▸ **Task description**: Word for word, write out all the entries below, omitting every picture.

━━ Data records

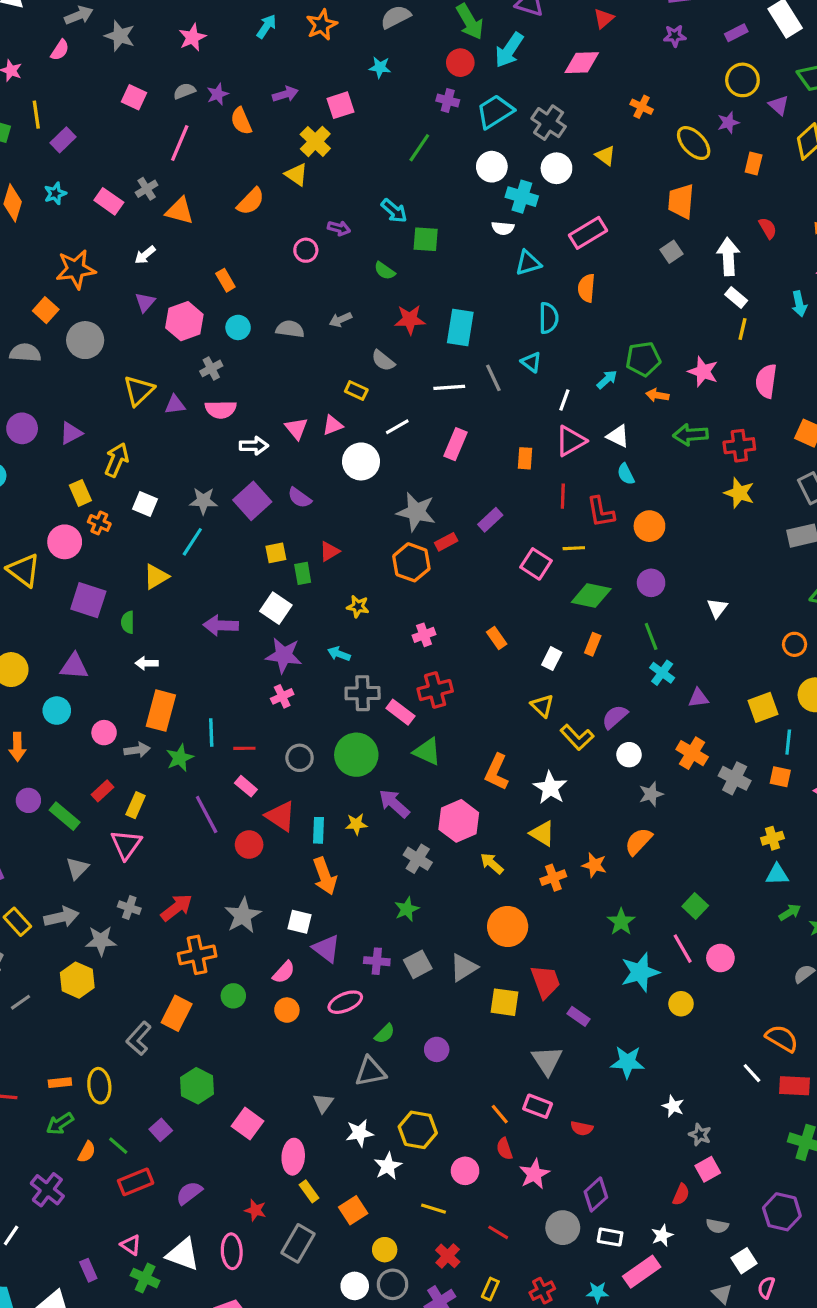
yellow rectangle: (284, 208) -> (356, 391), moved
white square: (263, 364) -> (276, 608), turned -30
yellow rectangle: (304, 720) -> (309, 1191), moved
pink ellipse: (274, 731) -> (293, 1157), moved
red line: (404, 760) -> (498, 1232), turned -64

━━━━

▸ **Answer area**:
yellow rectangle: (284, 208) -> (356, 391), moved
white square: (263, 364) -> (276, 608), turned -30
yellow rectangle: (304, 720) -> (309, 1191), moved
pink ellipse: (274, 731) -> (293, 1157), moved
red line: (404, 760) -> (498, 1232), turned -64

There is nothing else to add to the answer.